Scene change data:

┌────────

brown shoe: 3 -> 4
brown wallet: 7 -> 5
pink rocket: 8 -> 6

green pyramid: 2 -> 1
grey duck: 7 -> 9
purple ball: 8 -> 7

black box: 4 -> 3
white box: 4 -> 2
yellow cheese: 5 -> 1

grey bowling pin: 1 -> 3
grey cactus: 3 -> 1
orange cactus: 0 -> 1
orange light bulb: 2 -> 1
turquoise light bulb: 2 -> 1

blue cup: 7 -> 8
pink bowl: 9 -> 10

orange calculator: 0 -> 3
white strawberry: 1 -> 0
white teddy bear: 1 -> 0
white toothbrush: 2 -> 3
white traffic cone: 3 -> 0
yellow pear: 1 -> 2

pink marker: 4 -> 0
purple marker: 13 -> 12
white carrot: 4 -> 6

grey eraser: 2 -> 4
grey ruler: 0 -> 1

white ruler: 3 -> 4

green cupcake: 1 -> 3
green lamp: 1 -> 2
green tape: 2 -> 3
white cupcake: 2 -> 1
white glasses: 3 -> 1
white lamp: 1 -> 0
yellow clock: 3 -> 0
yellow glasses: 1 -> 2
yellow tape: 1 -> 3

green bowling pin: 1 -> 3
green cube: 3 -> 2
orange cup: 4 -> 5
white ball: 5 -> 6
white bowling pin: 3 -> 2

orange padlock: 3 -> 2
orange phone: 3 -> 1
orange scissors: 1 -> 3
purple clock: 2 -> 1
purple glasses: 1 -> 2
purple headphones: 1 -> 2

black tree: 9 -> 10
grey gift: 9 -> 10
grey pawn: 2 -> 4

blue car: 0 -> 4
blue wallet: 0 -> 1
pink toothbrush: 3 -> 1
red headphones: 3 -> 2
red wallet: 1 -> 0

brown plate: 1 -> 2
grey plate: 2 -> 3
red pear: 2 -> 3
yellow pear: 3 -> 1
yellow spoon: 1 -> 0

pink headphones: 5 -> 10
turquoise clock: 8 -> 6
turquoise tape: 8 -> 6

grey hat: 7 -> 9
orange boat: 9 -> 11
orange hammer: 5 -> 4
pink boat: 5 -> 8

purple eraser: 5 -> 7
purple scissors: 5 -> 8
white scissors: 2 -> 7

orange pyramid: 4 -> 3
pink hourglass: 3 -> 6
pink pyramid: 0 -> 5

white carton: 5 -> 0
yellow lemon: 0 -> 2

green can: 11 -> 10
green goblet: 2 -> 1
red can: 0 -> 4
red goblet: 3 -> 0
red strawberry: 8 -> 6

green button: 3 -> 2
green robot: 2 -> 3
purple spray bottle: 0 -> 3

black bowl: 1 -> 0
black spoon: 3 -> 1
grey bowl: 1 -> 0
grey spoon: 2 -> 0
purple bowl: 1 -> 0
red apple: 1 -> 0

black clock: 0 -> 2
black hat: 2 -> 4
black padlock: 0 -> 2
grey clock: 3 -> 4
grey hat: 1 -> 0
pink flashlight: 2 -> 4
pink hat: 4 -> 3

└────────

**Work request:** There is a line with "grey plate: 2 -> 3" and a line with "black spoon: 3 -> 1" above. Copy exactly those two lines and all lines between them, with nothing else.

**Solution:**
grey plate: 2 -> 3
red pear: 2 -> 3
yellow pear: 3 -> 1
yellow spoon: 1 -> 0

pink headphones: 5 -> 10
turquoise clock: 8 -> 6
turquoise tape: 8 -> 6

grey hat: 7 -> 9
orange boat: 9 -> 11
orange hammer: 5 -> 4
pink boat: 5 -> 8

purple eraser: 5 -> 7
purple scissors: 5 -> 8
white scissors: 2 -> 7

orange pyramid: 4 -> 3
pink hourglass: 3 -> 6
pink pyramid: 0 -> 5

white carton: 5 -> 0
yellow lemon: 0 -> 2

green can: 11 -> 10
green goblet: 2 -> 1
red can: 0 -> 4
red goblet: 3 -> 0
red strawberry: 8 -> 6

green button: 3 -> 2
green robot: 2 -> 3
purple spray bottle: 0 -> 3

black bowl: 1 -> 0
black spoon: 3 -> 1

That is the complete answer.